◆ **Exercise prompt**
Although the data below holds other lines too, output only those from the line with "MIC2 pin VCC: 3V3 -> 5V" up to and including the line with "KEYS pin K3: D2 -> D8", exactly as they appear.

◆ **Data supplied**

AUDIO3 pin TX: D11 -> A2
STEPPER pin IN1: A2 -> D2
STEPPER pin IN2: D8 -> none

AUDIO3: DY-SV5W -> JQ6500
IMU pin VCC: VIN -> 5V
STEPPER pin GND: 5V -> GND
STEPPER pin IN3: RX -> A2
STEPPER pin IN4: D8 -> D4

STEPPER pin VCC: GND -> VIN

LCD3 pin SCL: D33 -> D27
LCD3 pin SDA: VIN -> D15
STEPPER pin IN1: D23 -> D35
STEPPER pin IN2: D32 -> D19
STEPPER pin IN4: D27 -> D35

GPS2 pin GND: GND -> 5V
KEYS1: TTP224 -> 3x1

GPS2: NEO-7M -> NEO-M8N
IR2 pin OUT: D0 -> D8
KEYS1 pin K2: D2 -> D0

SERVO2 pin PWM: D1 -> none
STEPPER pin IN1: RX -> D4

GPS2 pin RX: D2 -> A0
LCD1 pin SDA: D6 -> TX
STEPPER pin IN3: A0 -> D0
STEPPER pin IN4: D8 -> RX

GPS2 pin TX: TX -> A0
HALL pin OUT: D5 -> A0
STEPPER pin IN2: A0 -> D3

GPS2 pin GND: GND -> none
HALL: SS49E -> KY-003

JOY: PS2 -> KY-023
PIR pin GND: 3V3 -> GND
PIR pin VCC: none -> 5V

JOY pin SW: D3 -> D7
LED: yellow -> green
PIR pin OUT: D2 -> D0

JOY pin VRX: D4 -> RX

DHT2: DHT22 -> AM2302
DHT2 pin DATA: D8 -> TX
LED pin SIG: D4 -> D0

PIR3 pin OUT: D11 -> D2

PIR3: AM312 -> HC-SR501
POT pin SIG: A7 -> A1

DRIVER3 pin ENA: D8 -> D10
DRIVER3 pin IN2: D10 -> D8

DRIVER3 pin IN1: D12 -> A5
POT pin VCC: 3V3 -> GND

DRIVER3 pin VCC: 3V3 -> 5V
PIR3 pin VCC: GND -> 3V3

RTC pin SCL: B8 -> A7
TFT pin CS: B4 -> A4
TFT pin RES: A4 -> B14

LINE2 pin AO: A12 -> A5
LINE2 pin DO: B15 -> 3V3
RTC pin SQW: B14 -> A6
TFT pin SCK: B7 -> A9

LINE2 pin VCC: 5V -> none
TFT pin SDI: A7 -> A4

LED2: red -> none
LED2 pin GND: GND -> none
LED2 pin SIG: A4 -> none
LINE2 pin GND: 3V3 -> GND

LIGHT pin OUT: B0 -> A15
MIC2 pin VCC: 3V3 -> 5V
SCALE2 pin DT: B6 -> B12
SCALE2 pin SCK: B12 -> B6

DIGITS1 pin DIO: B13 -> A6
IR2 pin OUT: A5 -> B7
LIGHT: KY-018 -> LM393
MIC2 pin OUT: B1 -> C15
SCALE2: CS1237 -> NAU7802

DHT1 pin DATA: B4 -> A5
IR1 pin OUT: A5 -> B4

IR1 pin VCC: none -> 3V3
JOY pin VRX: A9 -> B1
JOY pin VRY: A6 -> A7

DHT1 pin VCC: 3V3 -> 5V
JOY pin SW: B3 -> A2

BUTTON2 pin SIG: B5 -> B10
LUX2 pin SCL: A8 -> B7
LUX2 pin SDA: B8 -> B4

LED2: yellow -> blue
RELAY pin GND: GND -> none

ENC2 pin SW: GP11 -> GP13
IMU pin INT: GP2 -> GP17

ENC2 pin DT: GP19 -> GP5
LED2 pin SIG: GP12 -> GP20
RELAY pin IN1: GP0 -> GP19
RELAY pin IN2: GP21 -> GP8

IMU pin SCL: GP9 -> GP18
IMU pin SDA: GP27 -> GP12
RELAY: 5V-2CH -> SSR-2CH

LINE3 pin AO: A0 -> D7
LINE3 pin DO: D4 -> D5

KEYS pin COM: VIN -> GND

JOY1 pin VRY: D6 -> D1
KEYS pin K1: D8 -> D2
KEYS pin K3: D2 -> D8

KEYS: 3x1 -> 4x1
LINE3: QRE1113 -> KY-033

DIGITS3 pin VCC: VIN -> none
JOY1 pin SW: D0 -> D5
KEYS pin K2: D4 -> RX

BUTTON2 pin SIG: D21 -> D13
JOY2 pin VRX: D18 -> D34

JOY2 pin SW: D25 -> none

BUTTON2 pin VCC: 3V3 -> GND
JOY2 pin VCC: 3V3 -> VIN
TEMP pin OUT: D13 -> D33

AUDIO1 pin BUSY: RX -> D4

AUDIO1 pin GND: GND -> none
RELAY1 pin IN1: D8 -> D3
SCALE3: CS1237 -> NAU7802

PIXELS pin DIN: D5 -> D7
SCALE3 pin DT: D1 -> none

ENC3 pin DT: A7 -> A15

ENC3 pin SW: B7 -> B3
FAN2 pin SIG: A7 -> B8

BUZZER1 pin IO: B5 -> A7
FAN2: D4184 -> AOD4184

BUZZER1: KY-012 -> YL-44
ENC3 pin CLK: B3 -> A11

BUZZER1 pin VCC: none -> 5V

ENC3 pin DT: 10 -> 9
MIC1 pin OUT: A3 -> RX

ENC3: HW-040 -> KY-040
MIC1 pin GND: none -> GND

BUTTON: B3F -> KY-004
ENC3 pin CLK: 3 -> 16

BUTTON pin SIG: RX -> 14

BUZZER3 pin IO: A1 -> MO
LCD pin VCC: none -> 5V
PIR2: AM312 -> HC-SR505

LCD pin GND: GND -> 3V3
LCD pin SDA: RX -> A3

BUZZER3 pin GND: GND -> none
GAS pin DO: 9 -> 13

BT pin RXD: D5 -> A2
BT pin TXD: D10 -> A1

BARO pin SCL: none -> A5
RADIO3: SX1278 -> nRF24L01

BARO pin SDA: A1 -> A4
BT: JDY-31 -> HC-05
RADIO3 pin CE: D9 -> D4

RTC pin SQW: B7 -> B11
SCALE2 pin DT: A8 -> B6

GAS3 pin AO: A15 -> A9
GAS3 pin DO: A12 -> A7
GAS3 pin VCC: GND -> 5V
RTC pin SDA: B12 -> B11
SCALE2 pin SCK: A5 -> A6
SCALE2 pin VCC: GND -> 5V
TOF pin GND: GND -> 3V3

◆ **Exercise response**
MIC2 pin VCC: 3V3 -> 5V
SCALE2 pin DT: B6 -> B12
SCALE2 pin SCK: B12 -> B6

DIGITS1 pin DIO: B13 -> A6
IR2 pin OUT: A5 -> B7
LIGHT: KY-018 -> LM393
MIC2 pin OUT: B1 -> C15
SCALE2: CS1237 -> NAU7802

DHT1 pin DATA: B4 -> A5
IR1 pin OUT: A5 -> B4

IR1 pin VCC: none -> 3V3
JOY pin VRX: A9 -> B1
JOY pin VRY: A6 -> A7

DHT1 pin VCC: 3V3 -> 5V
JOY pin SW: B3 -> A2

BUTTON2 pin SIG: B5 -> B10
LUX2 pin SCL: A8 -> B7
LUX2 pin SDA: B8 -> B4

LED2: yellow -> blue
RELAY pin GND: GND -> none

ENC2 pin SW: GP11 -> GP13
IMU pin INT: GP2 -> GP17

ENC2 pin DT: GP19 -> GP5
LED2 pin SIG: GP12 -> GP20
RELAY pin IN1: GP0 -> GP19
RELAY pin IN2: GP21 -> GP8

IMU pin SCL: GP9 -> GP18
IMU pin SDA: GP27 -> GP12
RELAY: 5V-2CH -> SSR-2CH

LINE3 pin AO: A0 -> D7
LINE3 pin DO: D4 -> D5

KEYS pin COM: VIN -> GND

JOY1 pin VRY: D6 -> D1
KEYS pin K1: D8 -> D2
KEYS pin K3: D2 -> D8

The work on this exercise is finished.